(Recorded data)

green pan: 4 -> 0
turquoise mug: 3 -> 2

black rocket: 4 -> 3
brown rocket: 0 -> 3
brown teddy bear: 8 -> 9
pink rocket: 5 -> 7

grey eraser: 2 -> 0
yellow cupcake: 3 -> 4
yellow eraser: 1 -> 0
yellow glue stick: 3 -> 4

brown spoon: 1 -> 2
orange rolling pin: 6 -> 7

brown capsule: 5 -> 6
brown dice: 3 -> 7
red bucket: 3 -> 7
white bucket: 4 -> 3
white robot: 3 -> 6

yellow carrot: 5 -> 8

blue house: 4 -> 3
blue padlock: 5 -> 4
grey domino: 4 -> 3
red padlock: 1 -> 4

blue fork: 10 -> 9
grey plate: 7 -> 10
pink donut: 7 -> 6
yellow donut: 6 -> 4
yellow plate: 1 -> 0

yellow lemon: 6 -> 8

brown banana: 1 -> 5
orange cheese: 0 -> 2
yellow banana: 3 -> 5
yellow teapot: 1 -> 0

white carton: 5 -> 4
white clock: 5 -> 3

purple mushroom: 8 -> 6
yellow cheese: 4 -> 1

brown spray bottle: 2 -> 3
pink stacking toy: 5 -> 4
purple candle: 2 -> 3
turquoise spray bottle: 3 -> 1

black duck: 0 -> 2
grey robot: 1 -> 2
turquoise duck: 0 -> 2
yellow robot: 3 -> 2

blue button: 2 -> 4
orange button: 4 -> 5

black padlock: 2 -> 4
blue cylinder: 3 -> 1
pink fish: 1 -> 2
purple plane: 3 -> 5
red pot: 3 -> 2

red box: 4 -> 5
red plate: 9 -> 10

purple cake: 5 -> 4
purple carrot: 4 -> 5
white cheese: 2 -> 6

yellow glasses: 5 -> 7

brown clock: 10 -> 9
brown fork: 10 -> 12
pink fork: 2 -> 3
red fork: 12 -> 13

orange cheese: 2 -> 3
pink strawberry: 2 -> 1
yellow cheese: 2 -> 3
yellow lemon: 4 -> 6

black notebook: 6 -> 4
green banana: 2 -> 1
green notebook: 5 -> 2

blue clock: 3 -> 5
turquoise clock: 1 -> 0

-- What is being asked --
Repeat all entries. Match them exactly.

-- Solution --
green pan: 4 -> 0
turquoise mug: 3 -> 2

black rocket: 4 -> 3
brown rocket: 0 -> 3
brown teddy bear: 8 -> 9
pink rocket: 5 -> 7

grey eraser: 2 -> 0
yellow cupcake: 3 -> 4
yellow eraser: 1 -> 0
yellow glue stick: 3 -> 4

brown spoon: 1 -> 2
orange rolling pin: 6 -> 7

brown capsule: 5 -> 6
brown dice: 3 -> 7
red bucket: 3 -> 7
white bucket: 4 -> 3
white robot: 3 -> 6

yellow carrot: 5 -> 8

blue house: 4 -> 3
blue padlock: 5 -> 4
grey domino: 4 -> 3
red padlock: 1 -> 4

blue fork: 10 -> 9
grey plate: 7 -> 10
pink donut: 7 -> 6
yellow donut: 6 -> 4
yellow plate: 1 -> 0

yellow lemon: 6 -> 8

brown banana: 1 -> 5
orange cheese: 0 -> 2
yellow banana: 3 -> 5
yellow teapot: 1 -> 0

white carton: 5 -> 4
white clock: 5 -> 3

purple mushroom: 8 -> 6
yellow cheese: 4 -> 1

brown spray bottle: 2 -> 3
pink stacking toy: 5 -> 4
purple candle: 2 -> 3
turquoise spray bottle: 3 -> 1

black duck: 0 -> 2
grey robot: 1 -> 2
turquoise duck: 0 -> 2
yellow robot: 3 -> 2

blue button: 2 -> 4
orange button: 4 -> 5

black padlock: 2 -> 4
blue cylinder: 3 -> 1
pink fish: 1 -> 2
purple plane: 3 -> 5
red pot: 3 -> 2

red box: 4 -> 5
red plate: 9 -> 10

purple cake: 5 -> 4
purple carrot: 4 -> 5
white cheese: 2 -> 6

yellow glasses: 5 -> 7

brown clock: 10 -> 9
brown fork: 10 -> 12
pink fork: 2 -> 3
red fork: 12 -> 13

orange cheese: 2 -> 3
pink strawberry: 2 -> 1
yellow cheese: 2 -> 3
yellow lemon: 4 -> 6

black notebook: 6 -> 4
green banana: 2 -> 1
green notebook: 5 -> 2

blue clock: 3 -> 5
turquoise clock: 1 -> 0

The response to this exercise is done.